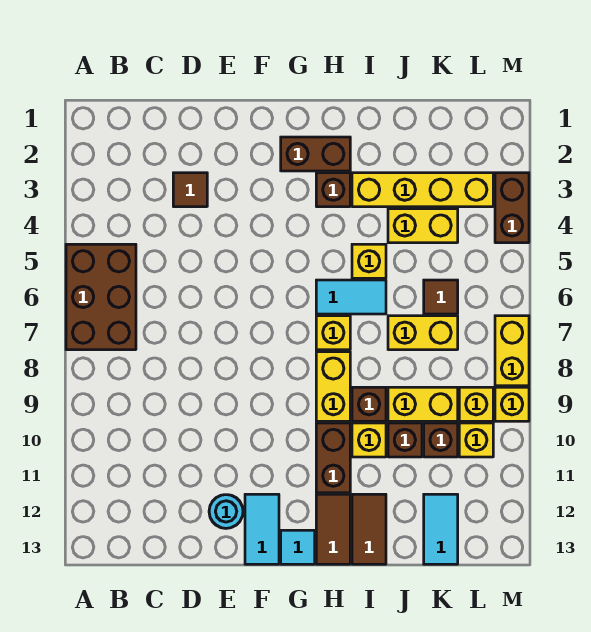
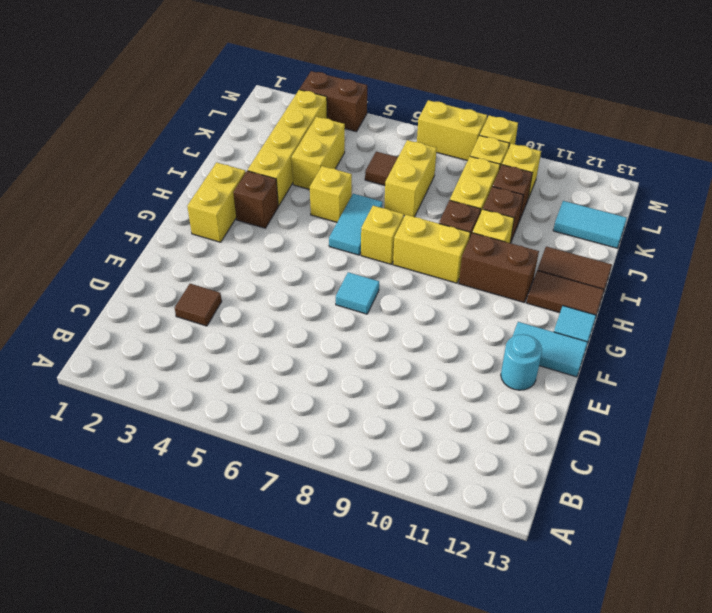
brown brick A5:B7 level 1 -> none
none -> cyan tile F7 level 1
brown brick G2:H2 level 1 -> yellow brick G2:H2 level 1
= = = = =
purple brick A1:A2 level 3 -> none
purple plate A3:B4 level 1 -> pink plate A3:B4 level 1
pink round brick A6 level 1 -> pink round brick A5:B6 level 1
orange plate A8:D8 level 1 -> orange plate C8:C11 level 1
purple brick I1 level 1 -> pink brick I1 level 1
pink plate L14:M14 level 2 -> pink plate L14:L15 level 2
= = = = =
● **Work to be completed**
Using the data above, extract exactly the lines from the one that holds "purple brick A1:A2 level 3 -> none" to the one that holds "pink plate L14:M14", both ends included, and no others.

● **Expected output**
purple brick A1:A2 level 3 -> none
purple plate A3:B4 level 1 -> pink plate A3:B4 level 1
pink round brick A6 level 1 -> pink round brick A5:B6 level 1
orange plate A8:D8 level 1 -> orange plate C8:C11 level 1
purple brick I1 level 1 -> pink brick I1 level 1
pink plate L14:M14 level 2 -> pink plate L14:L15 level 2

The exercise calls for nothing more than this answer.